WHAT THE TASK REQUIRES:
With pictures left out, only the lines from the one containing "(402, 551) = (332, 494): green cone -> none" through the end of the records should be reproduced exactly, please.

GIVEN INFORMATION:
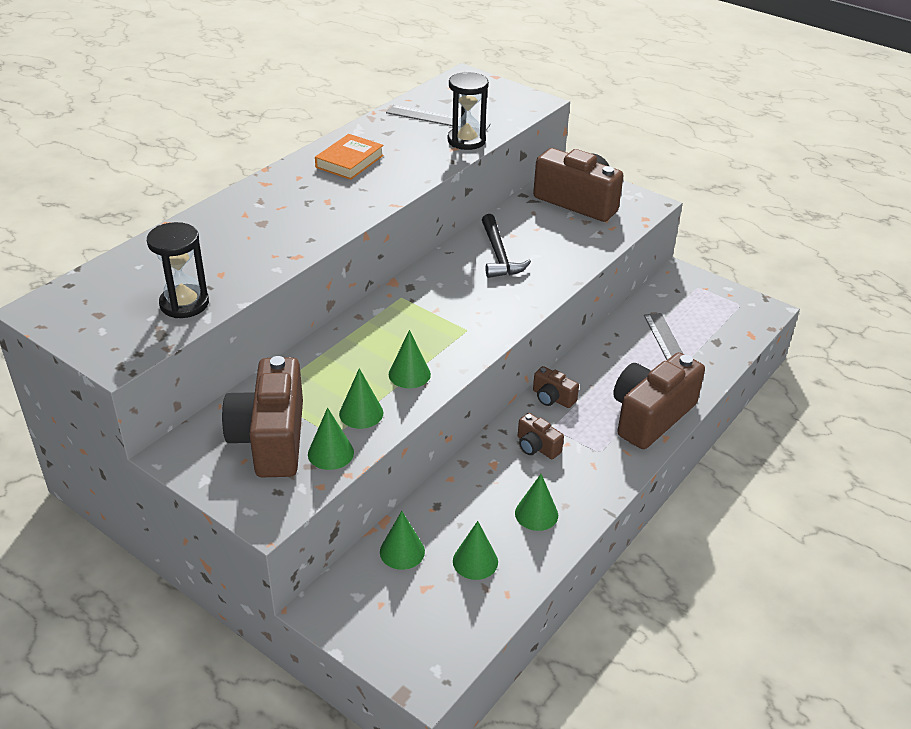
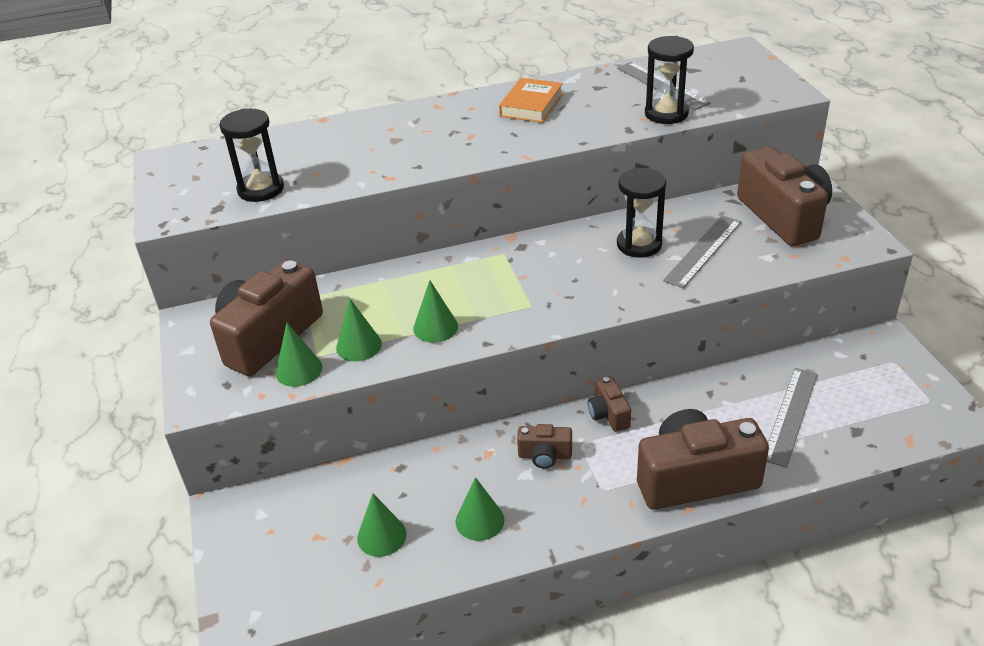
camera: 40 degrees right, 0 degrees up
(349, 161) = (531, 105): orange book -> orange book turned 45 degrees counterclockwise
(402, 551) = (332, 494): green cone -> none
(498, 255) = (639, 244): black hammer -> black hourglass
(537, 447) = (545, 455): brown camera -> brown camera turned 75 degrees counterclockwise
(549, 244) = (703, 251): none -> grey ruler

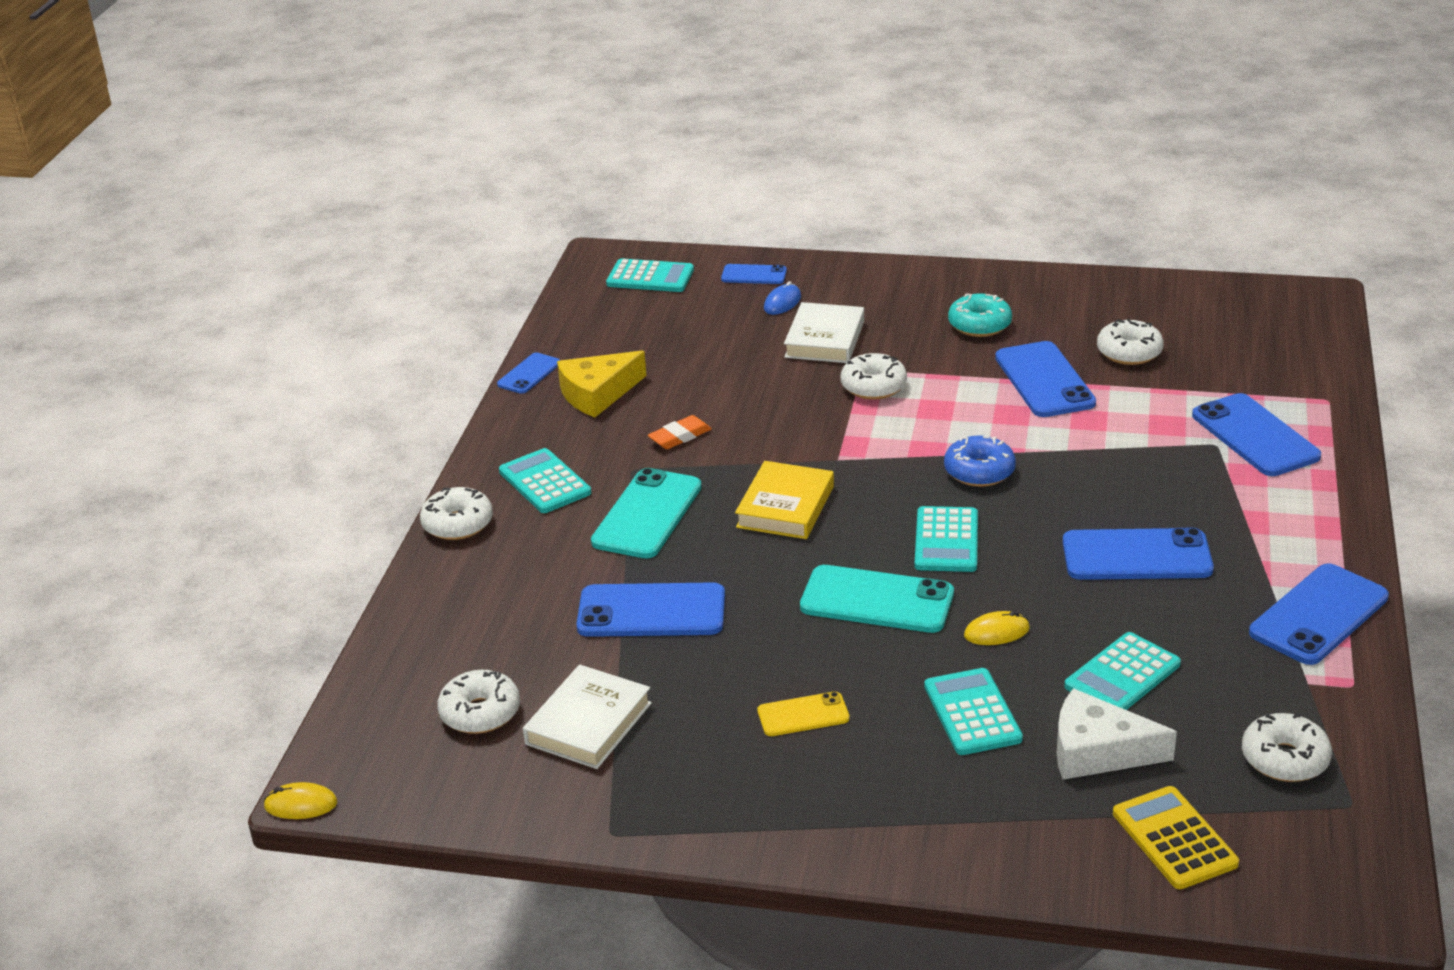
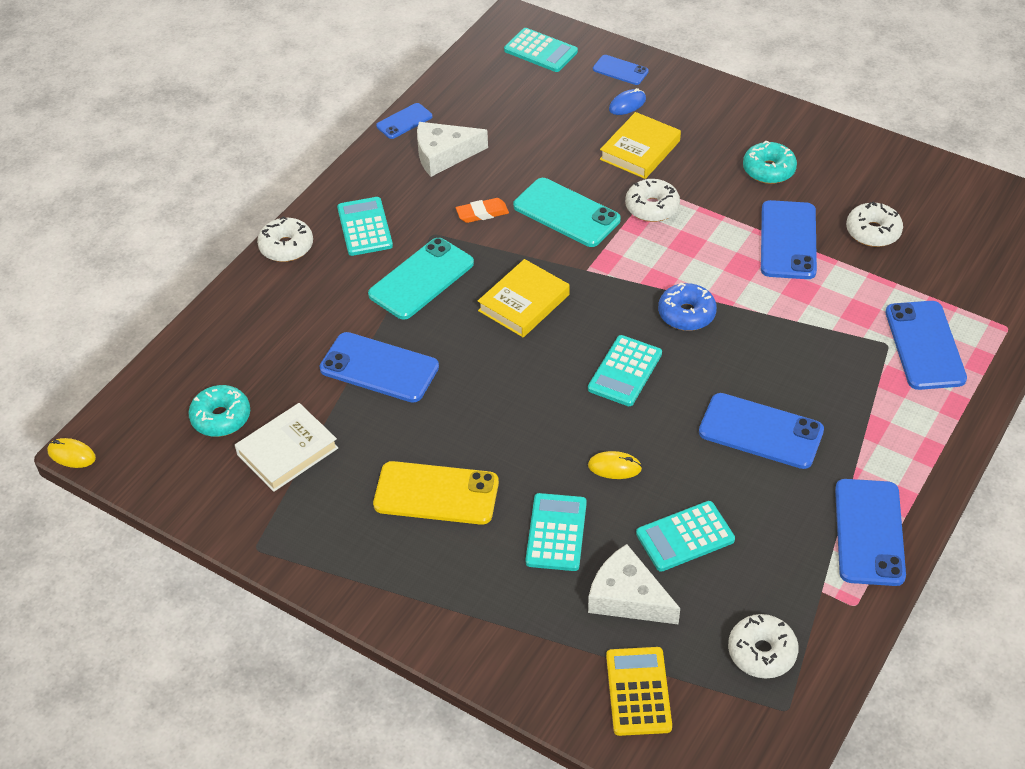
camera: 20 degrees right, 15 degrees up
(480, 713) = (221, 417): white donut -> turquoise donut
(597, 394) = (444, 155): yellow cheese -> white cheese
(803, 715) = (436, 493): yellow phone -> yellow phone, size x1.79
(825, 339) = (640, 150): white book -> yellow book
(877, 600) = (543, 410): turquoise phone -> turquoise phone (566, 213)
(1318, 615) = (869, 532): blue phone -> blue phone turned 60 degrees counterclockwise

RESULT:
(402, 551) = (332, 494): green cone -> none
(498, 255) = (639, 244): black hammer -> black hourglass
(537, 447) = (545, 455): brown camera -> brown camera turned 75 degrees counterclockwise
(549, 244) = (703, 251): none -> grey ruler

camera: 20 degrees right, 15 degrees up
(480, 713) = (221, 417): white donut -> turquoise donut
(597, 394) = (444, 155): yellow cheese -> white cheese
(803, 715) = (436, 493): yellow phone -> yellow phone, size x1.79
(825, 339) = (640, 150): white book -> yellow book
(877, 600) = (543, 410): turquoise phone -> turquoise phone (566, 213)
(1318, 615) = (869, 532): blue phone -> blue phone turned 60 degrees counterclockwise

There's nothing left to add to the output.